Collected data entries
◇ ◇ ◇ ◇ ◇ ◇ ◇

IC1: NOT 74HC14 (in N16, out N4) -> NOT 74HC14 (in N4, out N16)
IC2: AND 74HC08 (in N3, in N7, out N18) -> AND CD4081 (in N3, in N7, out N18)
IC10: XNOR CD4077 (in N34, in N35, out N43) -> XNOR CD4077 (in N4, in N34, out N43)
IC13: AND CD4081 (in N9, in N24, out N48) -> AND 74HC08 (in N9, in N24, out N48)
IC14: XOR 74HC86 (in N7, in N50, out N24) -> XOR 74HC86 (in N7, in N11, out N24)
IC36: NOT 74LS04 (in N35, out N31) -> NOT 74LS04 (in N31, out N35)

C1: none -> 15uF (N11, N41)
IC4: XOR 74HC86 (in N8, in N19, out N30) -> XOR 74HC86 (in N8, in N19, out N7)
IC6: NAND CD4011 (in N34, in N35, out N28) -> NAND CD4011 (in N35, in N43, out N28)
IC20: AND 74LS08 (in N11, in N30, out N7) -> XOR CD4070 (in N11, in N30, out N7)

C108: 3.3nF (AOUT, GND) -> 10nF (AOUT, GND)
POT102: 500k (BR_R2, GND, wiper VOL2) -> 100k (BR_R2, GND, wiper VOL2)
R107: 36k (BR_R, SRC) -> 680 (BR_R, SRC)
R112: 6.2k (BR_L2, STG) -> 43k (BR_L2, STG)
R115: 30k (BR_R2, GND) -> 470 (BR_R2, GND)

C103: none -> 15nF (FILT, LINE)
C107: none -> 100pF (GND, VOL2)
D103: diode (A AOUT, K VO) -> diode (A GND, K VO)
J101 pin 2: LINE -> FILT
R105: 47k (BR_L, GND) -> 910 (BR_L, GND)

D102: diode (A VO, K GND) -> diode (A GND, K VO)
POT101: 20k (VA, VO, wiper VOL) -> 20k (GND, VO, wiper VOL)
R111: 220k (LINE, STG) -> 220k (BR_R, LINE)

◇ ◇ ◇ ◇ ◇ ◇ ◇

• Exercise: Please make an exact copy of the lines above from the line with "IC13: AND CD4081" through the line with "IC4: XOR 74HC86", both ends included.

• Output below:
IC13: AND CD4081 (in N9, in N24, out N48) -> AND 74HC08 (in N9, in N24, out N48)
IC14: XOR 74HC86 (in N7, in N50, out N24) -> XOR 74HC86 (in N7, in N11, out N24)
IC36: NOT 74LS04 (in N35, out N31) -> NOT 74LS04 (in N31, out N35)

C1: none -> 15uF (N11, N41)
IC4: XOR 74HC86 (in N8, in N19, out N30) -> XOR 74HC86 (in N8, in N19, out N7)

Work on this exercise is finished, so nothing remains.